- [HOW TO COMPLETE THIS TASK]
Please, without any pictures, set down exactly the part of the listing below that opens with the line containing "pink strawberry: none" and closes with the line containing "white nut: [212,366,298,446]".

- [INPUT MATERIAL]
▽

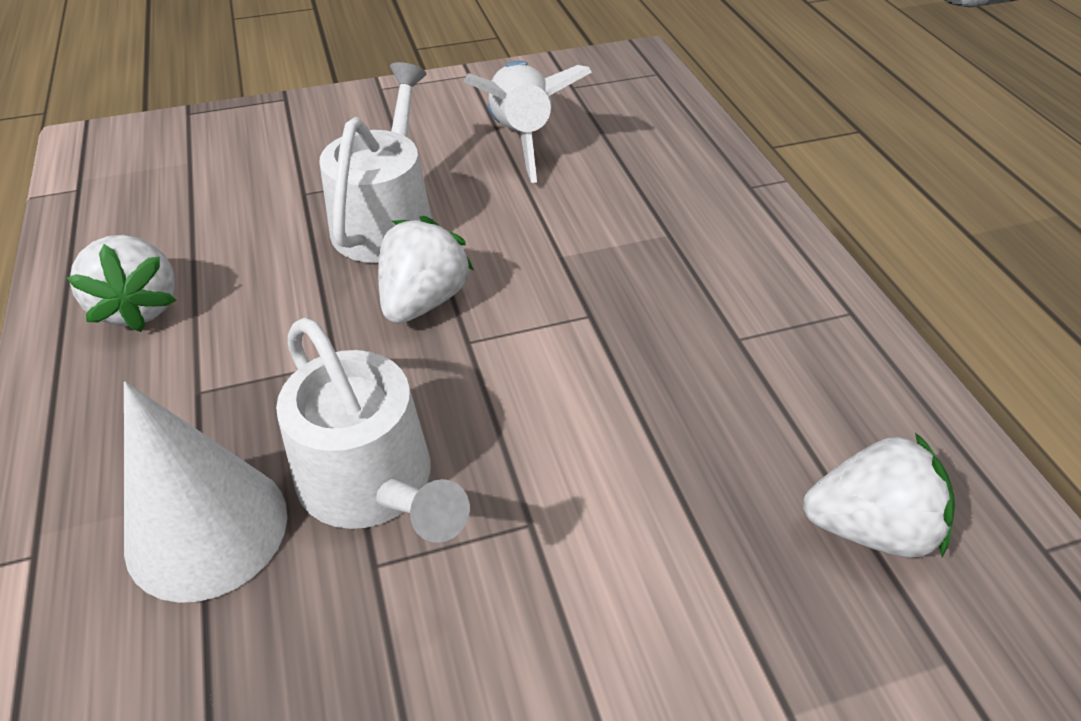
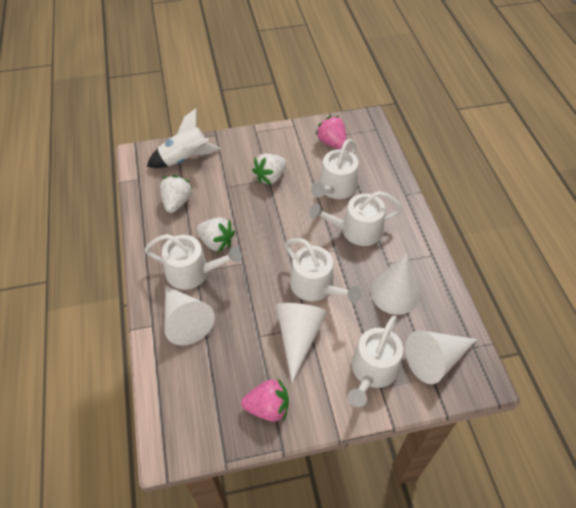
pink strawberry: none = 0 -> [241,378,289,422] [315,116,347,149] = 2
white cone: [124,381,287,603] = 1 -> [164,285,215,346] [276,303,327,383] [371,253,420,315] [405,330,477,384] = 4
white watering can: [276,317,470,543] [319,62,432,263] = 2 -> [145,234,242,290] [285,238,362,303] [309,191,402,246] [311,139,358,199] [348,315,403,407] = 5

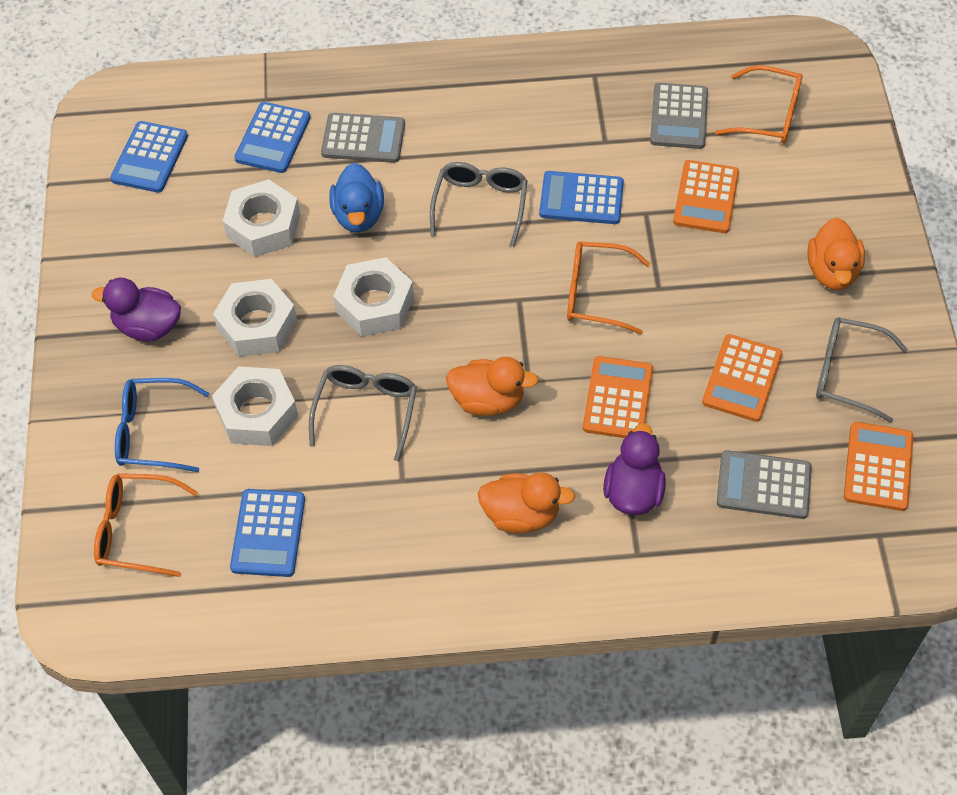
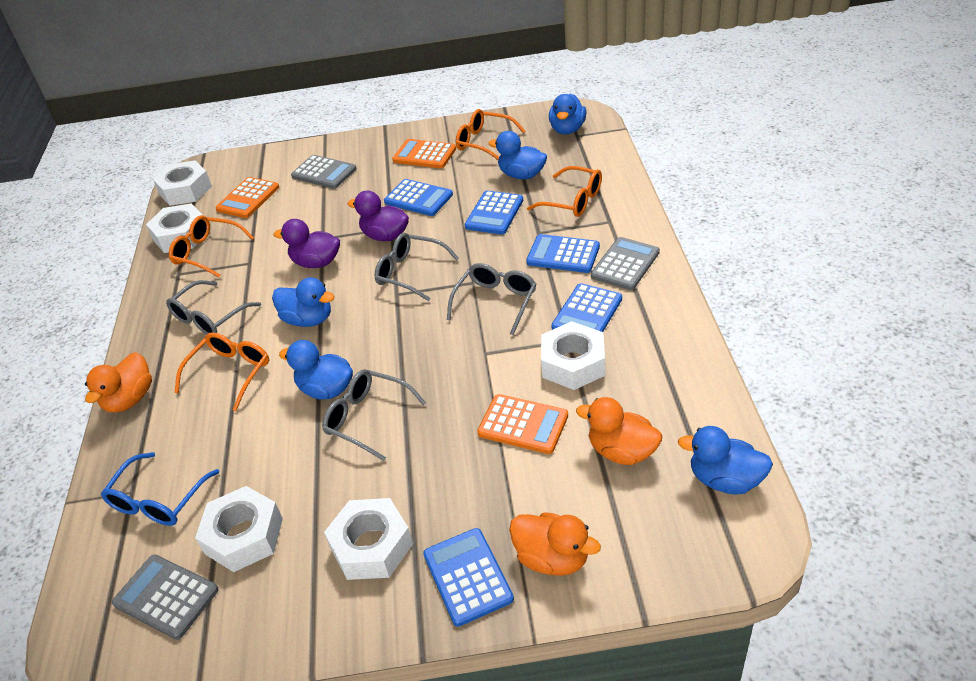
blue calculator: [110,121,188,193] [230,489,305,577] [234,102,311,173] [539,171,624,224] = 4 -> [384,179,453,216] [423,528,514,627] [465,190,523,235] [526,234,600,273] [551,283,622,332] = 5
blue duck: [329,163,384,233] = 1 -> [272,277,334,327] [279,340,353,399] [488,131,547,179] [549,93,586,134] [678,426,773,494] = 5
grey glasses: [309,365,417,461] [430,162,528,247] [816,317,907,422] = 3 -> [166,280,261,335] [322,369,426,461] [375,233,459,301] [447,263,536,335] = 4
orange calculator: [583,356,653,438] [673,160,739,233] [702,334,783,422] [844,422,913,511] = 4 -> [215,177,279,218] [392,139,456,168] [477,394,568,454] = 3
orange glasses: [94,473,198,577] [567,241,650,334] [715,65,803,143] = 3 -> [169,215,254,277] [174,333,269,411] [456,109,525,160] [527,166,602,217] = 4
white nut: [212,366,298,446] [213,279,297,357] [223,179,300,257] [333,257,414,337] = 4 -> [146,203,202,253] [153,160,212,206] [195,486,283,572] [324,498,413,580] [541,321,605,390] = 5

△
▽

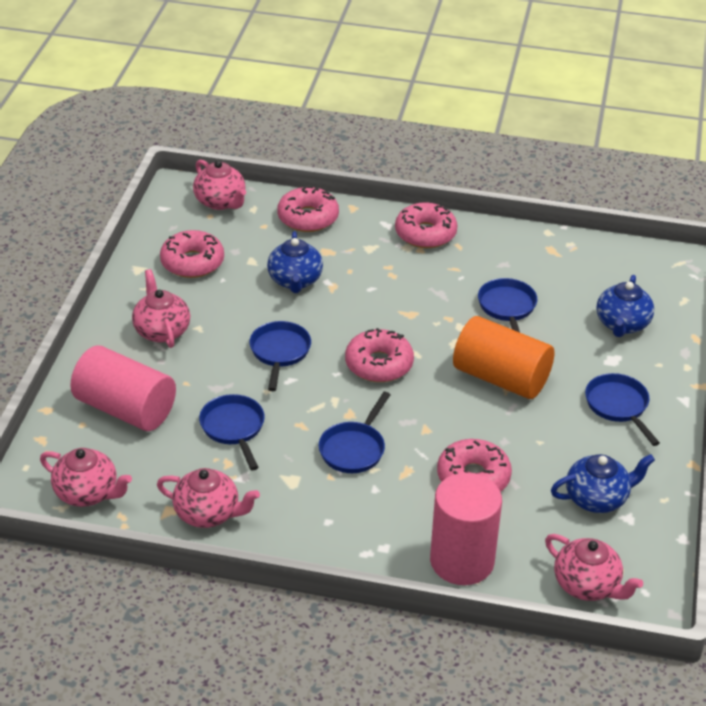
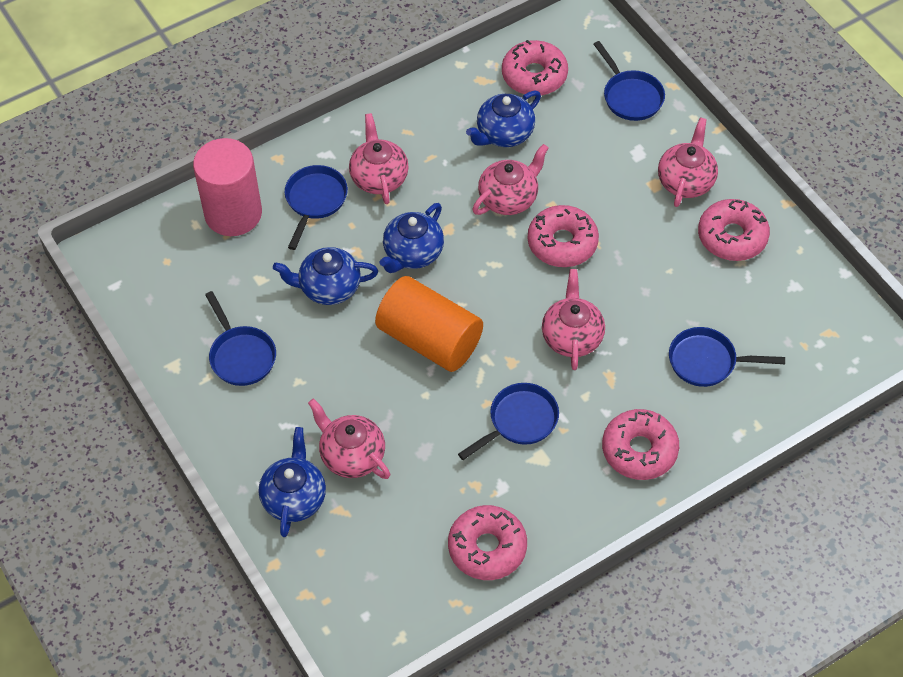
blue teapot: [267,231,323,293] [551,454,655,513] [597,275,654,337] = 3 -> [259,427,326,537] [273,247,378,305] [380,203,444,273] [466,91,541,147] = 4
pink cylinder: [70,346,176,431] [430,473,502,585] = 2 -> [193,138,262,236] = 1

△

- [RESPONSE AREA]
pink strawberry: none = 0 -> [241,378,289,422] [315,116,347,149] = 2
white cone: [124,381,287,603] = 1 -> [164,285,215,346] [276,303,327,383] [371,253,420,315] [405,330,477,384] = 4
white watering can: [276,317,470,543] [319,62,432,263] = 2 -> [145,234,242,290] [285,238,362,303] [309,191,402,246] [311,139,358,199] [348,315,403,407] = 5

blue calculator: [110,121,188,193] [230,489,305,577] [234,102,311,173] [539,171,624,224] = 4 -> [384,179,453,216] [423,528,514,627] [465,190,523,235] [526,234,600,273] [551,283,622,332] = 5
blue duck: [329,163,384,233] = 1 -> [272,277,334,327] [279,340,353,399] [488,131,547,179] [549,93,586,134] [678,426,773,494] = 5
grey glasses: [309,365,417,461] [430,162,528,247] [816,317,907,422] = 3 -> [166,280,261,335] [322,369,426,461] [375,233,459,301] [447,263,536,335] = 4
orange calculator: [583,356,653,438] [673,160,739,233] [702,334,783,422] [844,422,913,511] = 4 -> [215,177,279,218] [392,139,456,168] [477,394,568,454] = 3
orange glasses: [94,473,198,577] [567,241,650,334] [715,65,803,143] = 3 -> [169,215,254,277] [174,333,269,411] [456,109,525,160] [527,166,602,217] = 4
white nut: [212,366,298,446] [213,279,297,357] [223,179,300,257] [333,257,414,337] = 4 -> [146,203,202,253] [153,160,212,206] [195,486,283,572] [324,498,413,580] [541,321,605,390] = 5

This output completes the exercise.